Work to do: Please identify and copy out every line in the data below that contains the word "arrangement", matching case exactly.

Information shown:
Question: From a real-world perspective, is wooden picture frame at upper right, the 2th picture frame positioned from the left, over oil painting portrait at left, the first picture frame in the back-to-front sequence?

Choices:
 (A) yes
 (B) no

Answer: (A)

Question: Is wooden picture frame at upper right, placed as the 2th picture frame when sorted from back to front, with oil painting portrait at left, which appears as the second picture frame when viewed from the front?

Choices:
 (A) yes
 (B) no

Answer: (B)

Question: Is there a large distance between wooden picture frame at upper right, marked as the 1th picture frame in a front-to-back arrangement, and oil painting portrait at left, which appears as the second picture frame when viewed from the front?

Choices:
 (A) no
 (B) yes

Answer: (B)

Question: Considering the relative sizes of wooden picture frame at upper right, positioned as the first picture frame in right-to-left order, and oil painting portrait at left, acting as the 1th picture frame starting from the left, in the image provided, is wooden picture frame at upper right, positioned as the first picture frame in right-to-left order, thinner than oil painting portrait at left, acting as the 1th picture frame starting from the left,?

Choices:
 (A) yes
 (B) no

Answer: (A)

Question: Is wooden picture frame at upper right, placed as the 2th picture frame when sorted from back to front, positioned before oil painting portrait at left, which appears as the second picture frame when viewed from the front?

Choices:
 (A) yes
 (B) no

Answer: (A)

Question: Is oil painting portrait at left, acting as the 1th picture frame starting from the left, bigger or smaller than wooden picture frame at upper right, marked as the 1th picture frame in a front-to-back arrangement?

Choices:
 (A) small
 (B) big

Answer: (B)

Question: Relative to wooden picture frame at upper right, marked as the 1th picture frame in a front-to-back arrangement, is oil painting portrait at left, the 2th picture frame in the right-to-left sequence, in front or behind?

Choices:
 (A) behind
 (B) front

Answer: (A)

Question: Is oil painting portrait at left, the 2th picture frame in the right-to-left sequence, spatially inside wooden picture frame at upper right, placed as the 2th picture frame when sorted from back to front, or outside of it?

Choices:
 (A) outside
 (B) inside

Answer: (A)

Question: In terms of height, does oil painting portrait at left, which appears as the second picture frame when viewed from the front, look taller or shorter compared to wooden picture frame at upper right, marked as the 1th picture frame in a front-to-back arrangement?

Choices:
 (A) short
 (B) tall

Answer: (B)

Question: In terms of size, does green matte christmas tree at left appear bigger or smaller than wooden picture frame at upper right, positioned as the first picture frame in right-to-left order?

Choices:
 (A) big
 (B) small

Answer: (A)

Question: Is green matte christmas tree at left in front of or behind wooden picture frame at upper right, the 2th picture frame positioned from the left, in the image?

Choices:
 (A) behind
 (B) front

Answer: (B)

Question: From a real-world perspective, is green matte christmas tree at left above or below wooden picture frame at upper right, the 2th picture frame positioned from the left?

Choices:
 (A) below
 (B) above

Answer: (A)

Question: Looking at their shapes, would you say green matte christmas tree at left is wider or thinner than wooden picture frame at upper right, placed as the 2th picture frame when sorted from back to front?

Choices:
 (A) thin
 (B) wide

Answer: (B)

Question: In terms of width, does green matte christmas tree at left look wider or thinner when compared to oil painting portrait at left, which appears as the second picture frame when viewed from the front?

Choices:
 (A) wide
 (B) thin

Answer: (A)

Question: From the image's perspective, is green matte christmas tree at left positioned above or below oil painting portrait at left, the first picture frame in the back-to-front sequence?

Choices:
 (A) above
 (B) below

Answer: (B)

* * *

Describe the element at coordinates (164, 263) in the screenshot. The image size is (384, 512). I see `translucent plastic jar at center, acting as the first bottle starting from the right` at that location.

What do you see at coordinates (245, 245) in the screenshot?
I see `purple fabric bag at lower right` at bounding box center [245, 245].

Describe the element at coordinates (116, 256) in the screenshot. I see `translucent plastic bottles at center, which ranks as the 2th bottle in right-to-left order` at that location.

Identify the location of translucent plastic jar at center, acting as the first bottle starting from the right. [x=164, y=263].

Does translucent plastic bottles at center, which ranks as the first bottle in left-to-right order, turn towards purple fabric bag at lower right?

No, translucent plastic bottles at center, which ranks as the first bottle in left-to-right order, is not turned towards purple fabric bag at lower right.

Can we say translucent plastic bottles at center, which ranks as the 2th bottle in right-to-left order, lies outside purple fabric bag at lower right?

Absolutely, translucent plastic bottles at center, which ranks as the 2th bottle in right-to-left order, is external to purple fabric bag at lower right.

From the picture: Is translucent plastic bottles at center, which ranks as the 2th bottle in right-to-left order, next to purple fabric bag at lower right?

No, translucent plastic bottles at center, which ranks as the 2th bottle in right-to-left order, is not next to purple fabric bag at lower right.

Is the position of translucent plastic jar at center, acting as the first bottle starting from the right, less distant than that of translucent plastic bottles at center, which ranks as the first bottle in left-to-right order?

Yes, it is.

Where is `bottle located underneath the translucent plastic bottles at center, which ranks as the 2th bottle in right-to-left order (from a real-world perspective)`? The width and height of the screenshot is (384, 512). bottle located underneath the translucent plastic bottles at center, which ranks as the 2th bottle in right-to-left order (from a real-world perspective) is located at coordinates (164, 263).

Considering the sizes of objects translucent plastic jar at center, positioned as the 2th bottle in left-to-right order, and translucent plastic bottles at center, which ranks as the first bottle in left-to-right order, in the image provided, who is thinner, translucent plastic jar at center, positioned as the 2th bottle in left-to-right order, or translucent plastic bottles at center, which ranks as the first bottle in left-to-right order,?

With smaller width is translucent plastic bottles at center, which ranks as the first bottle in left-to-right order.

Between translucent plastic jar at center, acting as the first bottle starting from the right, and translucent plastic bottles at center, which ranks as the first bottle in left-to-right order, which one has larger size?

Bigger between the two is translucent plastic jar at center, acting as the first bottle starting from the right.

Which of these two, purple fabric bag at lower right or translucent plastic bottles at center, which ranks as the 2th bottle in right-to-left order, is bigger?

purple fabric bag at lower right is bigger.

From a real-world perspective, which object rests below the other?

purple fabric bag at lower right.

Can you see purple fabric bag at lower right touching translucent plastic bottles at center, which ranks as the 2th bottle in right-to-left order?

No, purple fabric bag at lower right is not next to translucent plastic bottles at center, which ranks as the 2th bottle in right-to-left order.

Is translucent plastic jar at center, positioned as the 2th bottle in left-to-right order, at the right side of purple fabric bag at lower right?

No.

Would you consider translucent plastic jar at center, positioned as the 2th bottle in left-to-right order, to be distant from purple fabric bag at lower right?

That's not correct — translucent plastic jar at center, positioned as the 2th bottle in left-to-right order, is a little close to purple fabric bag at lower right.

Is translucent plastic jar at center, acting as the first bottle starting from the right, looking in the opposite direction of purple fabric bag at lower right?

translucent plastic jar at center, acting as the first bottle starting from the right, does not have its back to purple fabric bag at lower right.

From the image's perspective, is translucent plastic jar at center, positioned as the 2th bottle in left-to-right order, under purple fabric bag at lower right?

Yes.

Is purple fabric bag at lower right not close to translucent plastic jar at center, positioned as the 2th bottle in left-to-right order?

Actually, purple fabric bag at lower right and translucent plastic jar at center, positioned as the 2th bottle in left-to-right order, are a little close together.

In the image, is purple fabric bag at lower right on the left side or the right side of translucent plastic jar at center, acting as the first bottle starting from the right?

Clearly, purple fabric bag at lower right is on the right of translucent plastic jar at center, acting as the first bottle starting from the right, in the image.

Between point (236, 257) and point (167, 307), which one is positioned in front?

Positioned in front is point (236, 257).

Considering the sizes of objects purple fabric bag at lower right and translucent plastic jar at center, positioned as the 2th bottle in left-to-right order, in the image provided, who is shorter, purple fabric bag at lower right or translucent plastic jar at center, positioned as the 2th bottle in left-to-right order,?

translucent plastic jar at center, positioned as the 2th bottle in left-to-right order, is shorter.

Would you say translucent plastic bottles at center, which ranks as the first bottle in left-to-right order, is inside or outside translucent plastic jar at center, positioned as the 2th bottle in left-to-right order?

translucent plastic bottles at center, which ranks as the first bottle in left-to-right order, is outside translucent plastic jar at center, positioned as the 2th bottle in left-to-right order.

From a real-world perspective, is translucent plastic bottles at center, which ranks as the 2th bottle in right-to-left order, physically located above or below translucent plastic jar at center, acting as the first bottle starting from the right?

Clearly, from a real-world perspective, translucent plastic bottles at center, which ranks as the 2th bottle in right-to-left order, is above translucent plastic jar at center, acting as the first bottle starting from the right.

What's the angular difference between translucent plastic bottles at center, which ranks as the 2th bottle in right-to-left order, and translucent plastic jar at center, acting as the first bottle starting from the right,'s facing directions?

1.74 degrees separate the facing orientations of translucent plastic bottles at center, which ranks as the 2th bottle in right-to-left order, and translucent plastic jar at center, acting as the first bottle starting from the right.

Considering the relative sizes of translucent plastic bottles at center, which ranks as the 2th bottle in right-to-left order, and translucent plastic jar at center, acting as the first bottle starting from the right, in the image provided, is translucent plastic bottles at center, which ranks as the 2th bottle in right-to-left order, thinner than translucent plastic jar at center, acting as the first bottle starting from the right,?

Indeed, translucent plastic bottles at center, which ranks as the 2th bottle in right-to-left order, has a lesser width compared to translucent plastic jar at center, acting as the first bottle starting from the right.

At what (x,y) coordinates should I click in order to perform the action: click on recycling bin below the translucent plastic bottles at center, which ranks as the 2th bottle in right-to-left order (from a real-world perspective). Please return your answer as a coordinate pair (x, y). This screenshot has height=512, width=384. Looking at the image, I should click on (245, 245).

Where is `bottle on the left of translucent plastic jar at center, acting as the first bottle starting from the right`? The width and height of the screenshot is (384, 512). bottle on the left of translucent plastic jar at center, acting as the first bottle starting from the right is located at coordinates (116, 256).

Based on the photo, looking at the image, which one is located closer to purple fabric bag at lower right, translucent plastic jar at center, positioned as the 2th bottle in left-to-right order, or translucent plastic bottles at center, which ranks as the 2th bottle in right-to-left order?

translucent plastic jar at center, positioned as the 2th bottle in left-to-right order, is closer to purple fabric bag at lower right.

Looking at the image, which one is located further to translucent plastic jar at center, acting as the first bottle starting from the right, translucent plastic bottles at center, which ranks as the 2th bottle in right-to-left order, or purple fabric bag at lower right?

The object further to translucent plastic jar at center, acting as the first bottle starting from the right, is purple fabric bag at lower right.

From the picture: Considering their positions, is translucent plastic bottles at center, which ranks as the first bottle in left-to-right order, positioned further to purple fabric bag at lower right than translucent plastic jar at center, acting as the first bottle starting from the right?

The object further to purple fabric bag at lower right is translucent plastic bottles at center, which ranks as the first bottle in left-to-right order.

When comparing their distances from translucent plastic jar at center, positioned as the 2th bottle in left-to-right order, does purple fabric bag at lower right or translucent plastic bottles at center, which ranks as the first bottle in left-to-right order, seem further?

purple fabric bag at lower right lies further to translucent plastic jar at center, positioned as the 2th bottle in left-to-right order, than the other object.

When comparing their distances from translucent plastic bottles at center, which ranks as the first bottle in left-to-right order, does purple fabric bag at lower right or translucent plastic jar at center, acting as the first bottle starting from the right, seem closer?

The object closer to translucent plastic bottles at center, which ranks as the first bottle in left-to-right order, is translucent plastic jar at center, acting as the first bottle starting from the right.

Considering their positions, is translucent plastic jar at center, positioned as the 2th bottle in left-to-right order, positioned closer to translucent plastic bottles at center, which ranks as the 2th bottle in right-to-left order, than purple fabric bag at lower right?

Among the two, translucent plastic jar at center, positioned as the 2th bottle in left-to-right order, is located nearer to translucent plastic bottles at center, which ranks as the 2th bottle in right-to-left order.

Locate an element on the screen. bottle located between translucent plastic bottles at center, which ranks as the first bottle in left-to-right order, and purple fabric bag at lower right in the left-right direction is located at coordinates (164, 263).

Task response:
Question: Is there a large distance between wooden picture frame at upper right, marked as the 1th picture frame in a front-to-back arrangement, and oil painting portrait at left, which appears as the second picture frame when viewed from the front?
Question: Is oil painting portrait at left, acting as the 1th picture frame starting from the left, bigger or smaller than wooden picture frame at upper right, marked as the 1th picture frame in a front-to-back arrangement?
Question: Relative to wooden picture frame at upper right, marked as the 1th picture frame in a front-to-back arrangement, is oil painting portrait at left, the 2th picture frame in the right-to-left sequence, in front or behind?
Question: In terms of height, does oil painting portrait at left, which appears as the second picture frame when viewed from the front, look taller or shorter compared to wooden picture frame at upper right, marked as the 1th picture frame in a front-to-back arrangement?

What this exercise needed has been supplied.